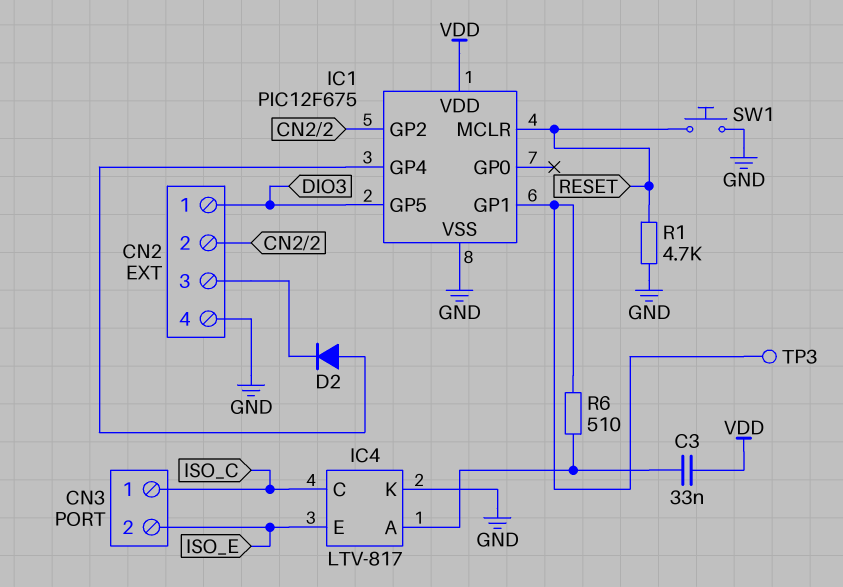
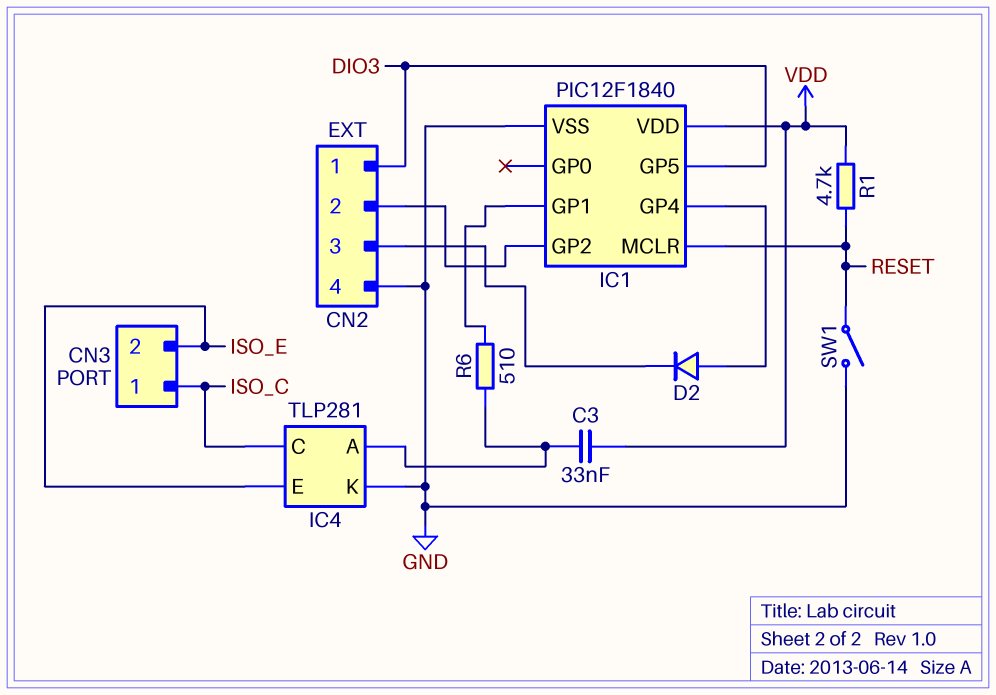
IC1: PIC12F675 -> PIC12F1840
IC4: LTV-817 -> TLP281
R1: 4.7k (GND, RESET) -> 4.7k (RESET, VDD)
SW1: button (GND, RESET) -> switch (GND, RESET)
TP3: test point (IC1/GP1) -> none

▶ Task instructions
Retype the listing above exactly. Pictures are not part of the copy.

▶ Response area
IC1: PIC12F675 -> PIC12F1840
IC4: LTV-817 -> TLP281
R1: 4.7k (GND, RESET) -> 4.7k (RESET, VDD)
SW1: button (GND, RESET) -> switch (GND, RESET)
TP3: test point (IC1/GP1) -> none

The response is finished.